**WORK TO BE COMPLETED:**
Copy every line of the entries that has the string "none" in it.

**RECORDS SUPPLIED:**
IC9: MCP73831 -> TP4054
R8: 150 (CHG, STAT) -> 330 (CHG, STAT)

--

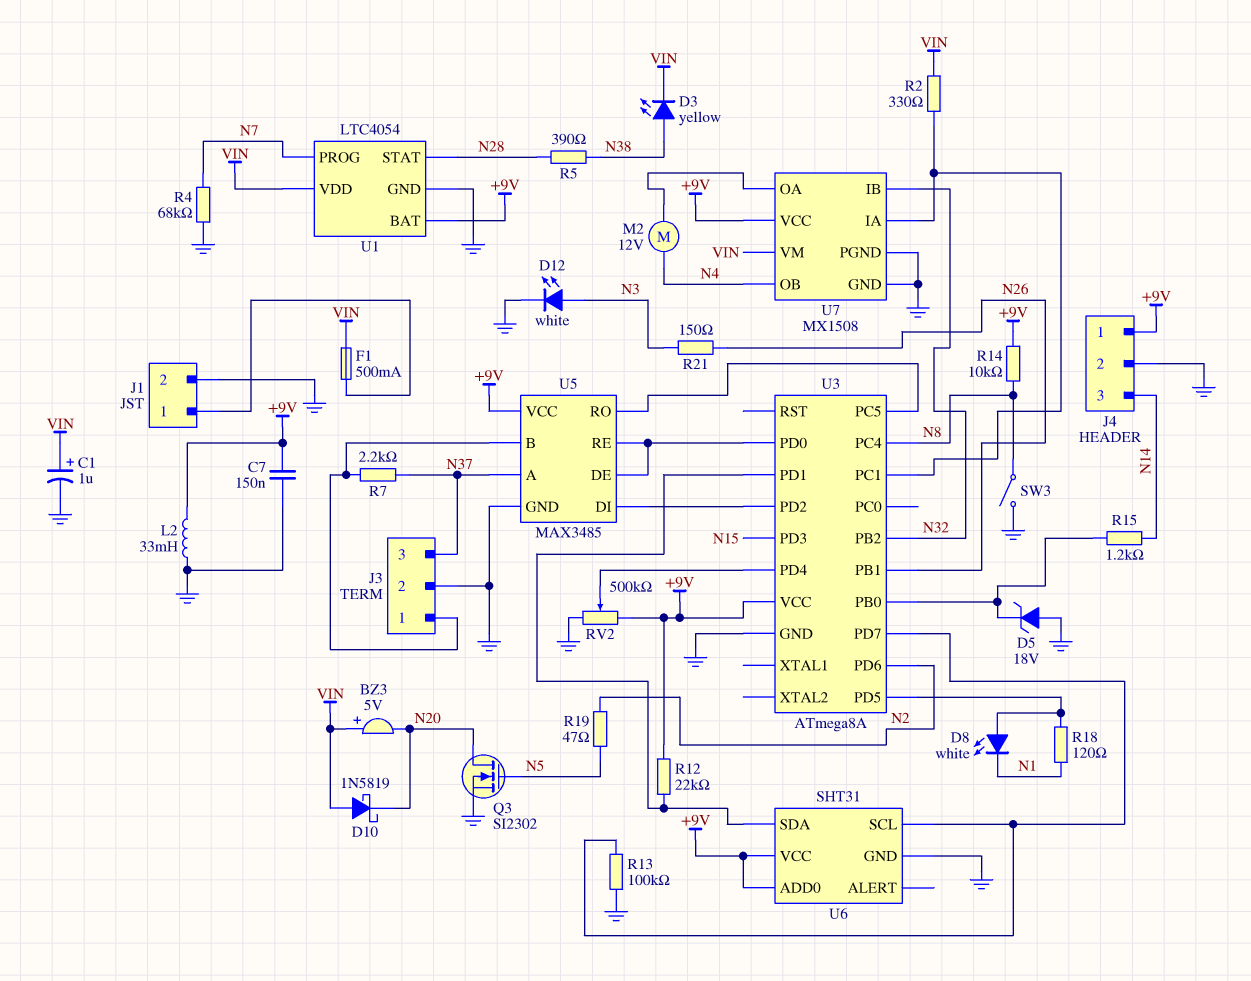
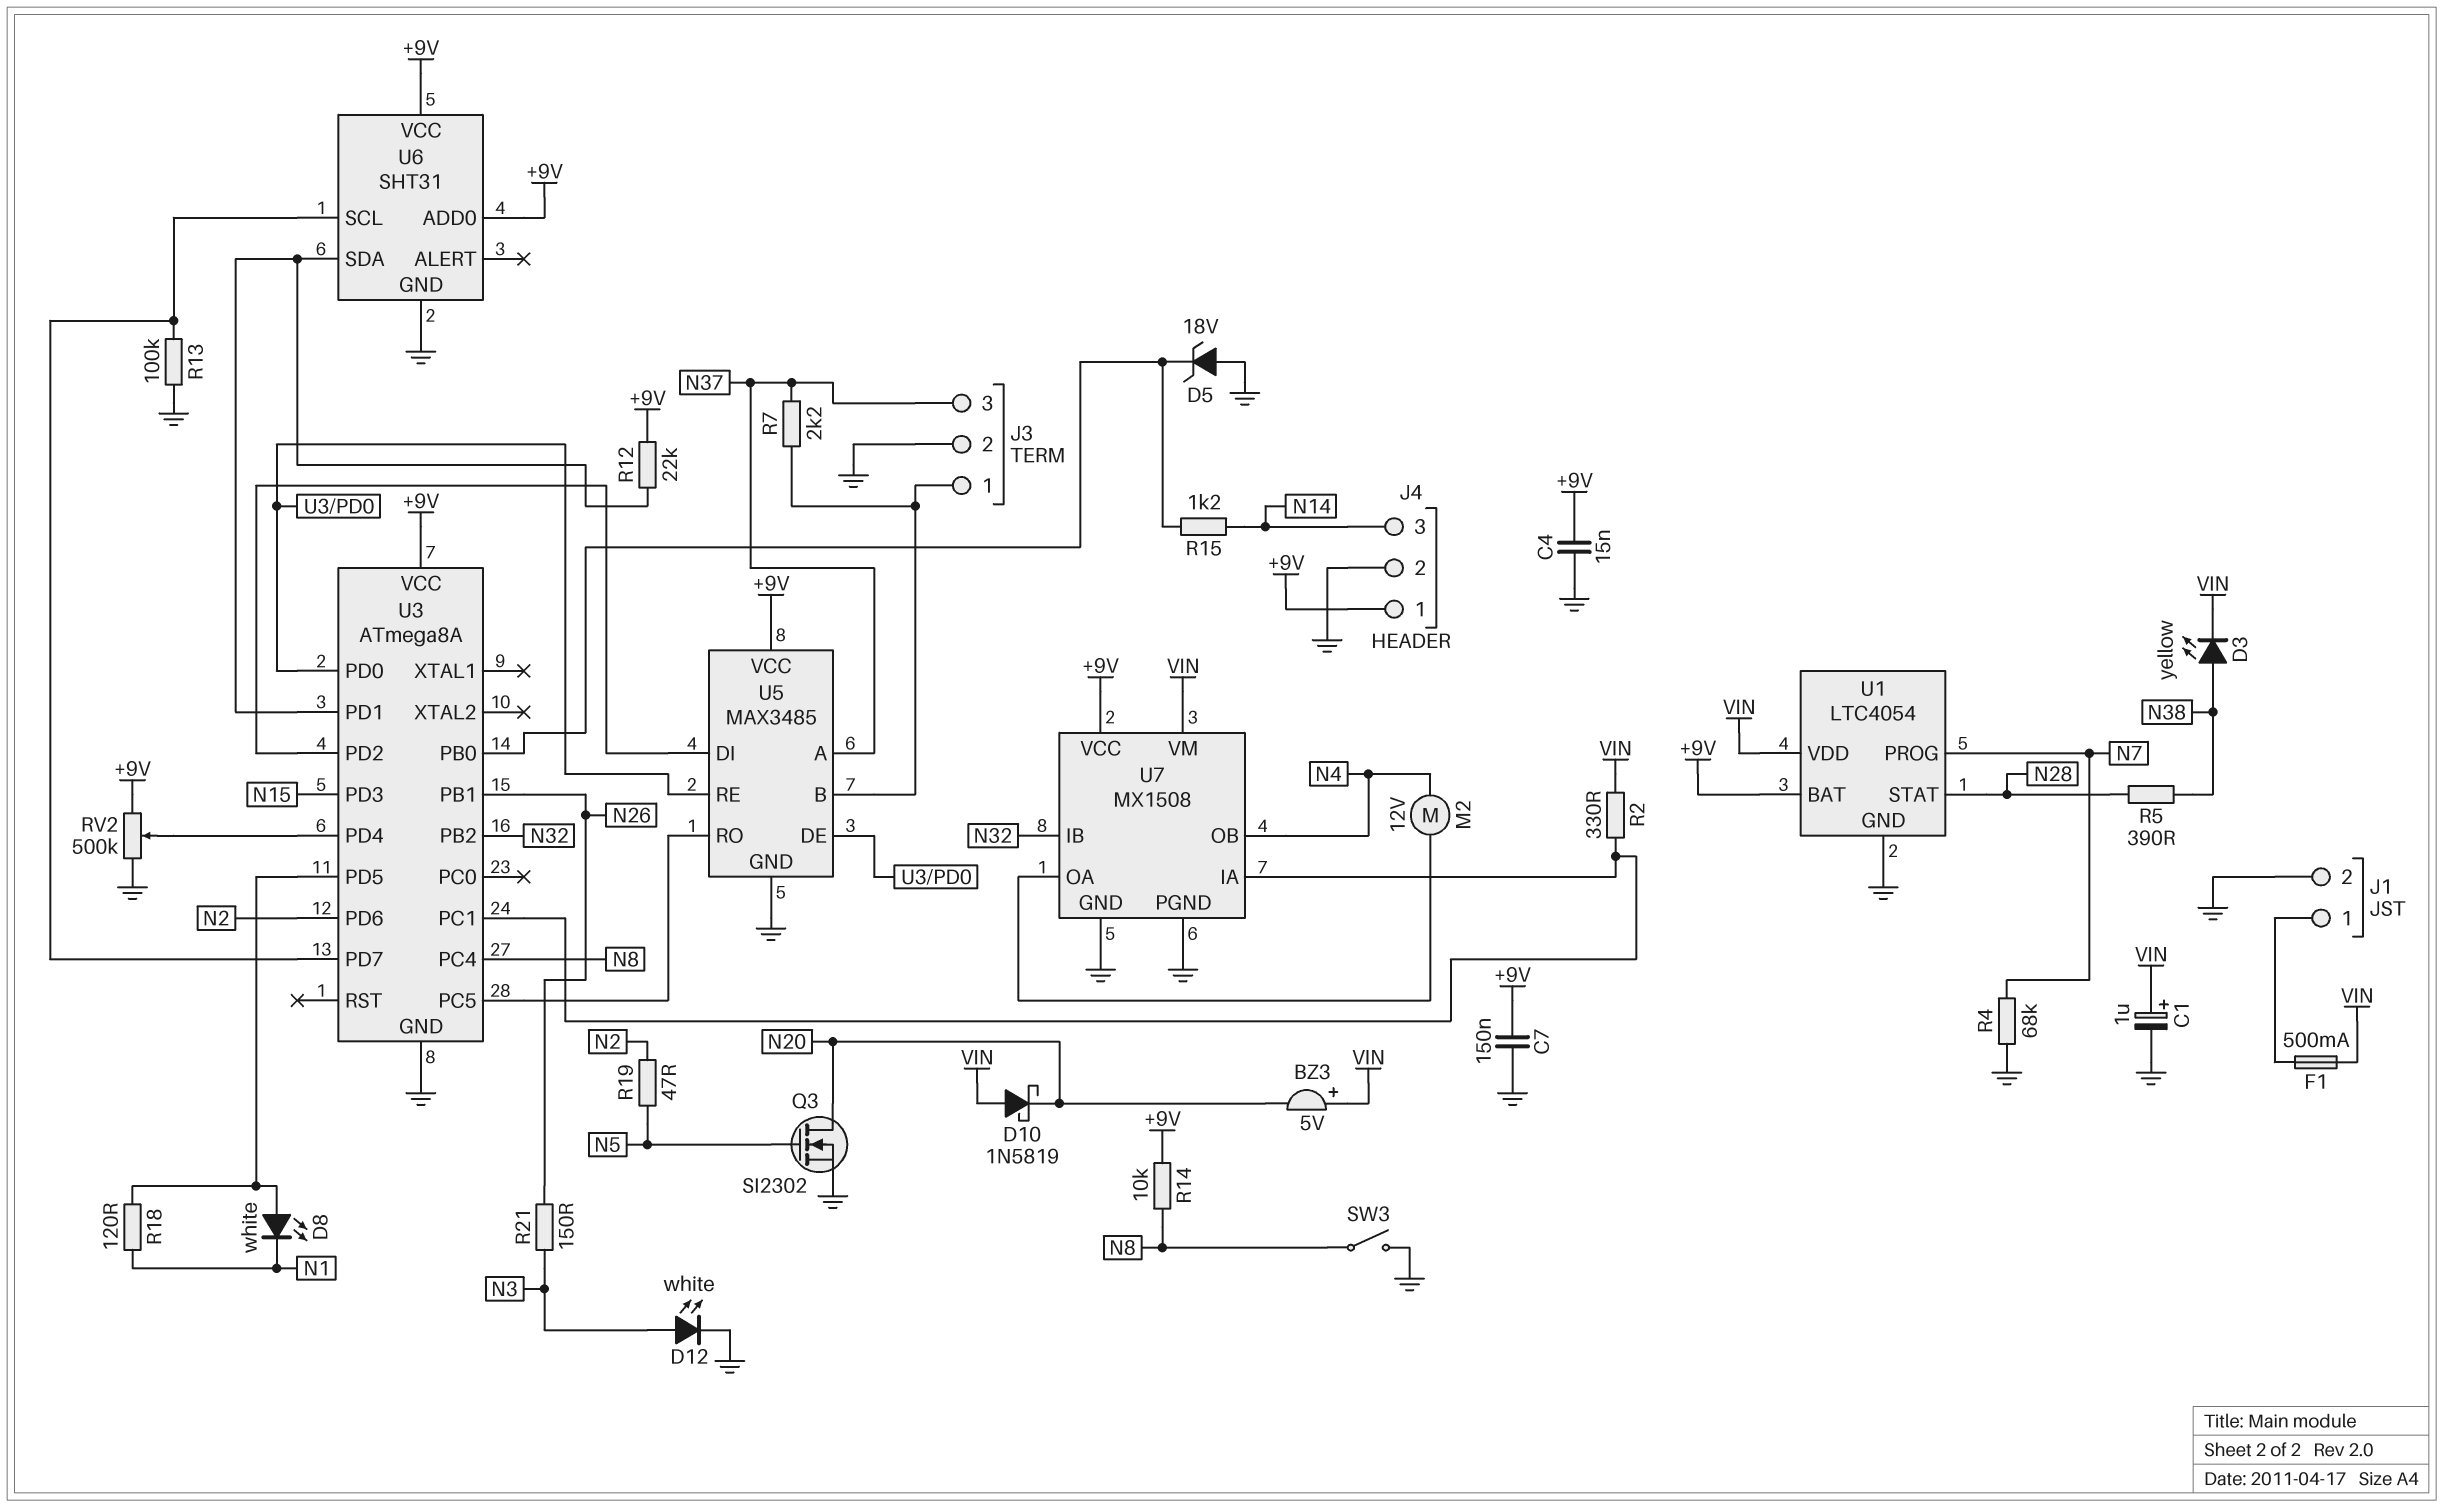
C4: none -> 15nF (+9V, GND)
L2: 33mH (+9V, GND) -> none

--

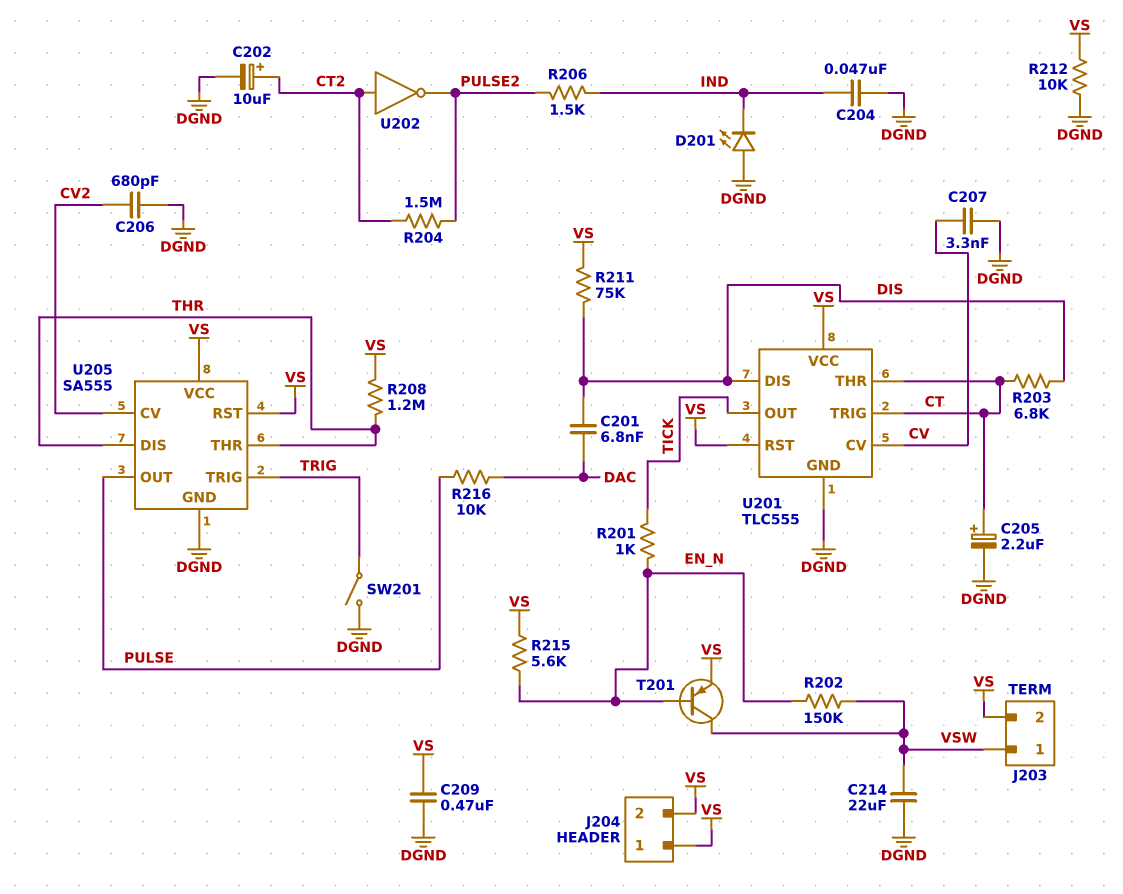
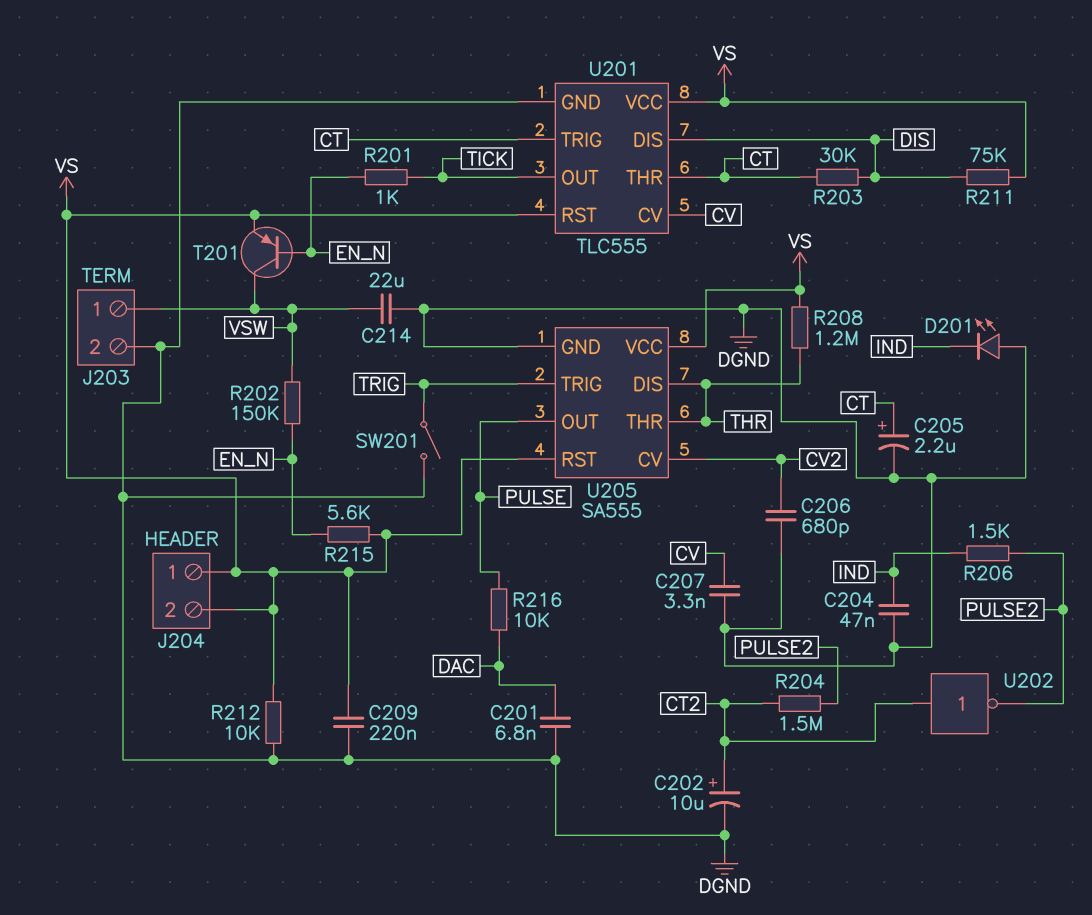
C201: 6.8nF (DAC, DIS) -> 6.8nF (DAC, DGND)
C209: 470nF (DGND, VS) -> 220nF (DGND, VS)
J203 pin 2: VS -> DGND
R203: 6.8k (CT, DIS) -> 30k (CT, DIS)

**WRITTEN REPLY:**
C4: none -> 15nF (+9V, GND)
L2: 33mH (+9V, GND) -> none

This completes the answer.